• INPUT DATA:

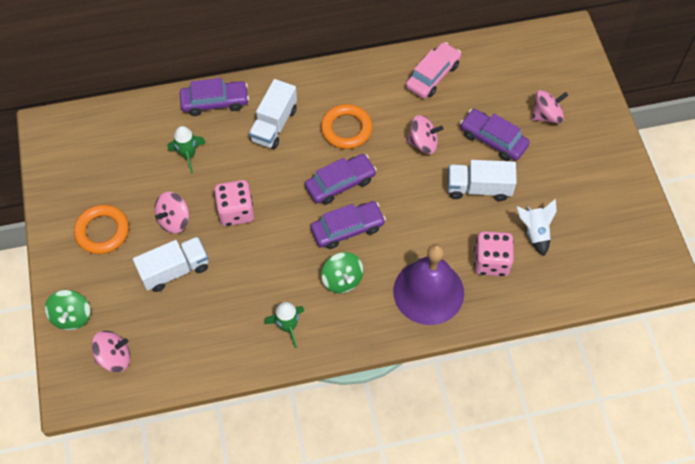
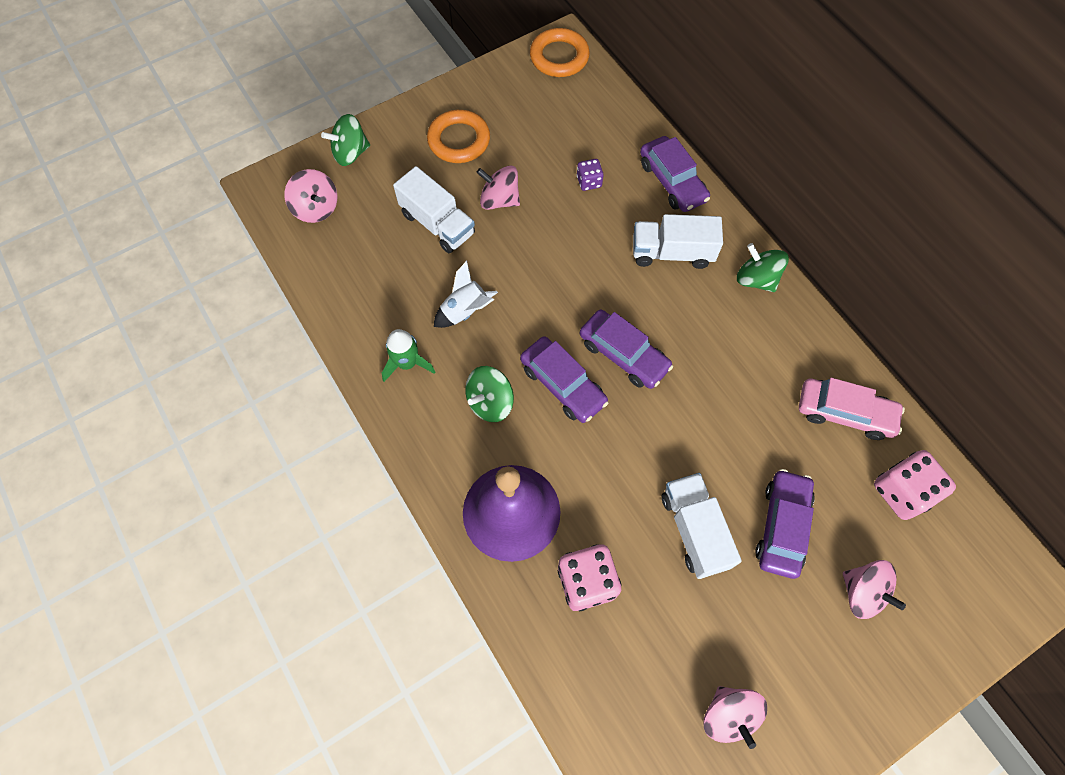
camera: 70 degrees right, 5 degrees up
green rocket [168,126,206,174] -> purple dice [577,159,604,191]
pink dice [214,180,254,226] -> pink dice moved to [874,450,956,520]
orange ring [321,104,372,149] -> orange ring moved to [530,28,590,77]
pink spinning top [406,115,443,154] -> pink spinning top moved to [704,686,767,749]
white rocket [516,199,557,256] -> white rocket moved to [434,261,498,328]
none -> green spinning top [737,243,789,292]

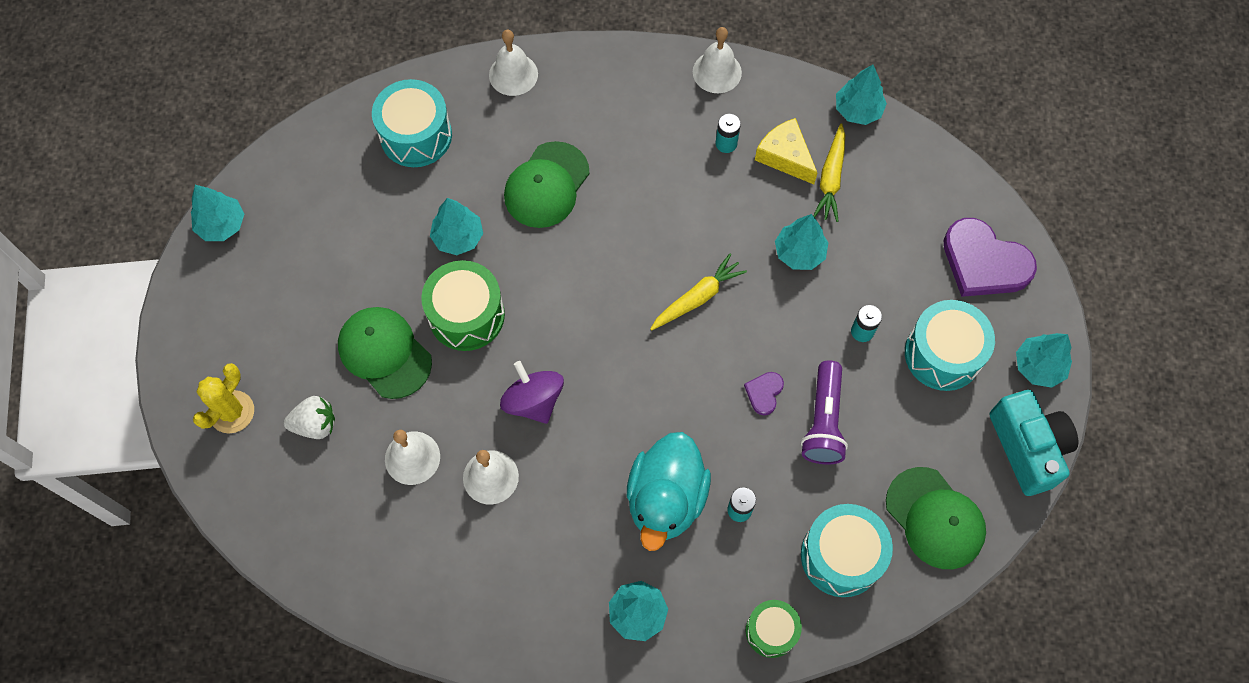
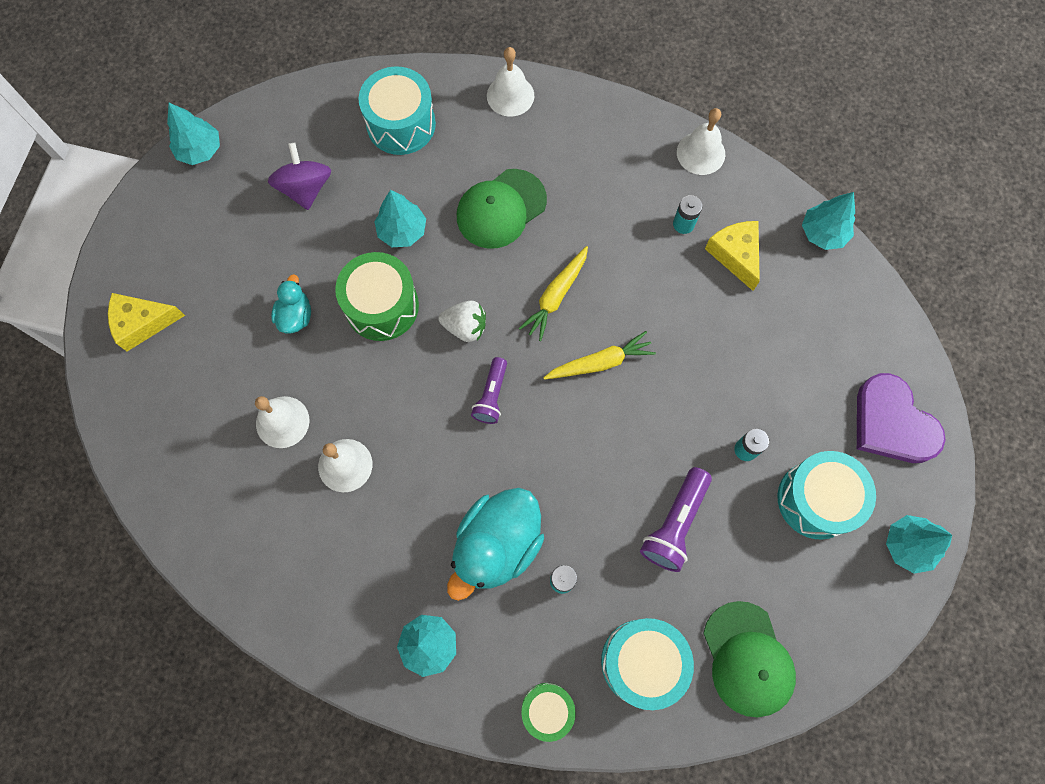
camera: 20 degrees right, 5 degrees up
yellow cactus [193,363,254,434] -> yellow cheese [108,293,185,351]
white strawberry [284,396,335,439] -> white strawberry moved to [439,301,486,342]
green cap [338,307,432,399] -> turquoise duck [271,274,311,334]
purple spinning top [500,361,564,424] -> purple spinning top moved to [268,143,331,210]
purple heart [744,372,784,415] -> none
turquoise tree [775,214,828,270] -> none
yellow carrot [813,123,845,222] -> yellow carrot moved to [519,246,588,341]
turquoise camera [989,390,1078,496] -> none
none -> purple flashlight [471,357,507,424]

• HOW TO COMPLETE THIS TASK:
Produce a verbatim copy of all records, minus pictures.

• RESULT:
camera: 70 degrees right, 5 degrees up
green rocket [168,126,206,174] -> purple dice [577,159,604,191]
pink dice [214,180,254,226] -> pink dice moved to [874,450,956,520]
orange ring [321,104,372,149] -> orange ring moved to [530,28,590,77]
pink spinning top [406,115,443,154] -> pink spinning top moved to [704,686,767,749]
white rocket [516,199,557,256] -> white rocket moved to [434,261,498,328]
none -> green spinning top [737,243,789,292]

camera: 20 degrees right, 5 degrees up
yellow cactus [193,363,254,434] -> yellow cheese [108,293,185,351]
white strawberry [284,396,335,439] -> white strawberry moved to [439,301,486,342]
green cap [338,307,432,399] -> turquoise duck [271,274,311,334]
purple spinning top [500,361,564,424] -> purple spinning top moved to [268,143,331,210]
purple heart [744,372,784,415] -> none
turquoise tree [775,214,828,270] -> none
yellow carrot [813,123,845,222] -> yellow carrot moved to [519,246,588,341]
turquoise camera [989,390,1078,496] -> none
none -> purple flashlight [471,357,507,424]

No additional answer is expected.